**Task instructions:** Write out the line that contains "(203, 153) = (513, 80): pink" and every line after it through the end of the entries, exactly as given and with no other lines.

(Object state change records)
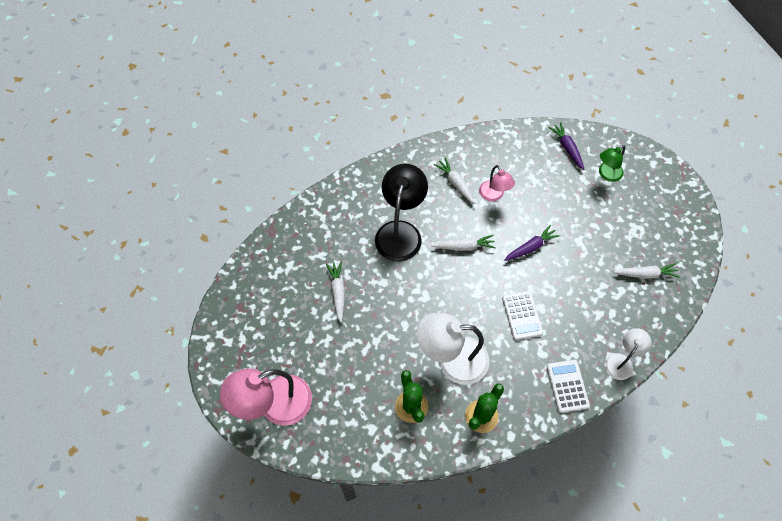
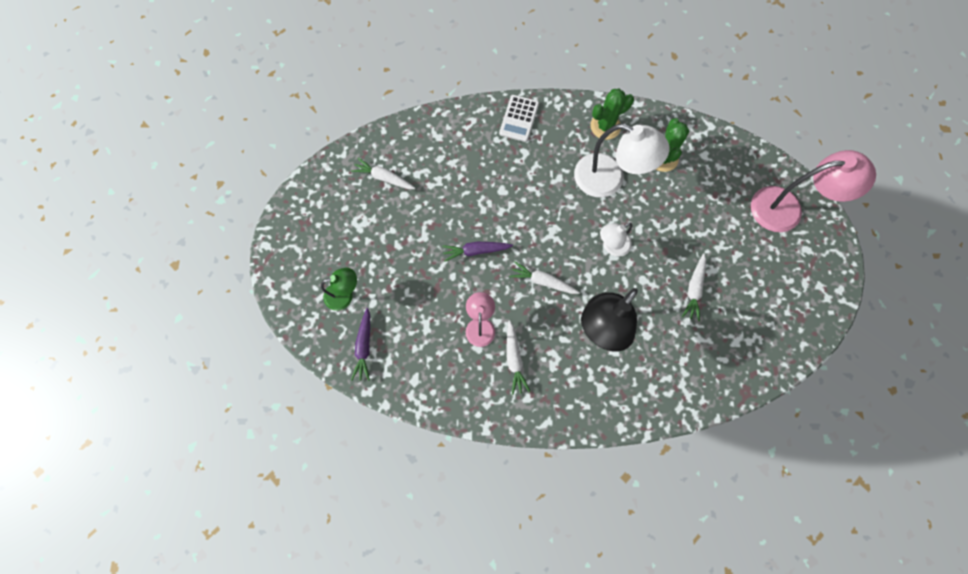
camera: 155 degrees left, 10 degrees up
(522, 315) = (523, 190): white calculator -> none
(621, 361) = (460, 118): white lamp -> white lamp (611, 246)

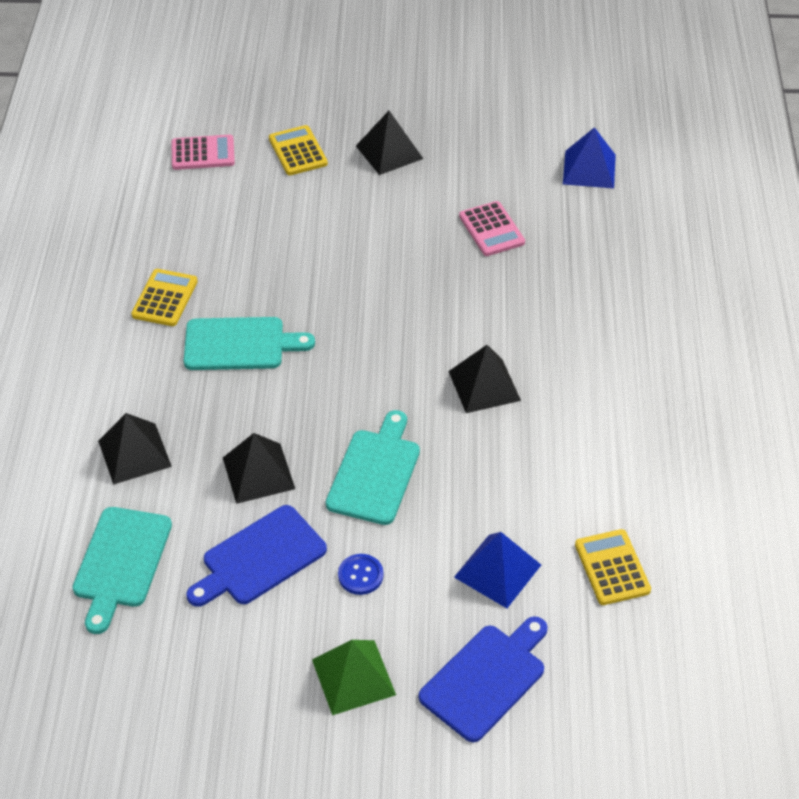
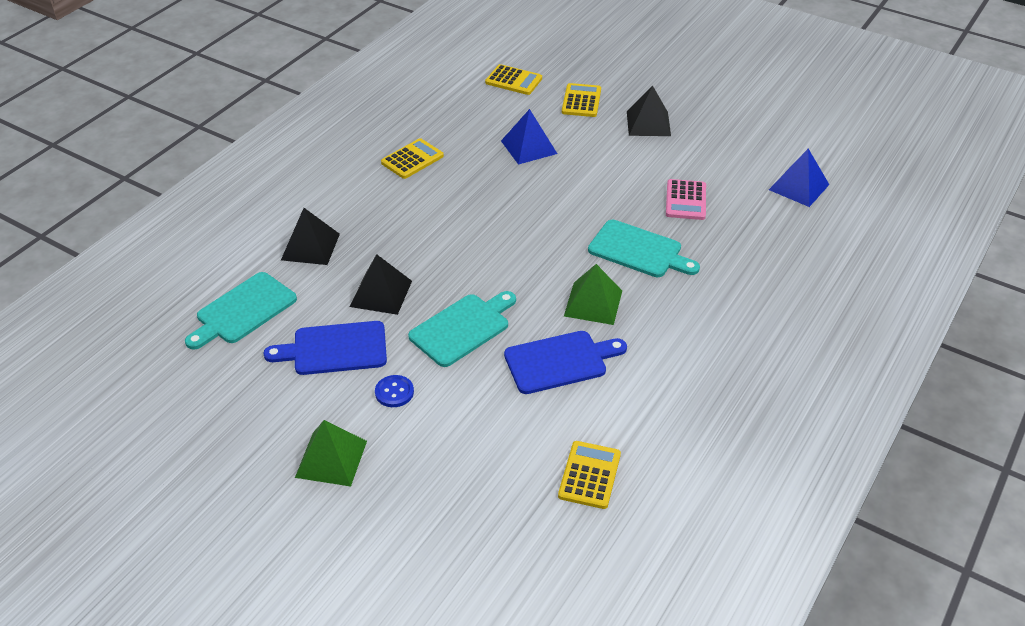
camera: 30 degrees right, 5 degrees down
(203, 153) = (513, 80): pink calculator -> yellow calculator
(240, 344) = (438, 207): turquoise cutting board -> turquoise cutting board (639, 251)
(484, 385) = (593, 303): black pyramid -> green pyramid
(486, 678) = (425, 508): blue cutting board -> blue cutting board (560, 361)
(497, 570) = (497, 435): blue pyramid -> blue pyramid (529, 147)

**Reply to the exercise:**
(203, 153) = (513, 80): pink calculator -> yellow calculator
(240, 344) = (438, 207): turquoise cutting board -> turquoise cutting board (639, 251)
(484, 385) = (593, 303): black pyramid -> green pyramid
(486, 678) = (425, 508): blue cutting board -> blue cutting board (560, 361)
(497, 570) = (497, 435): blue pyramid -> blue pyramid (529, 147)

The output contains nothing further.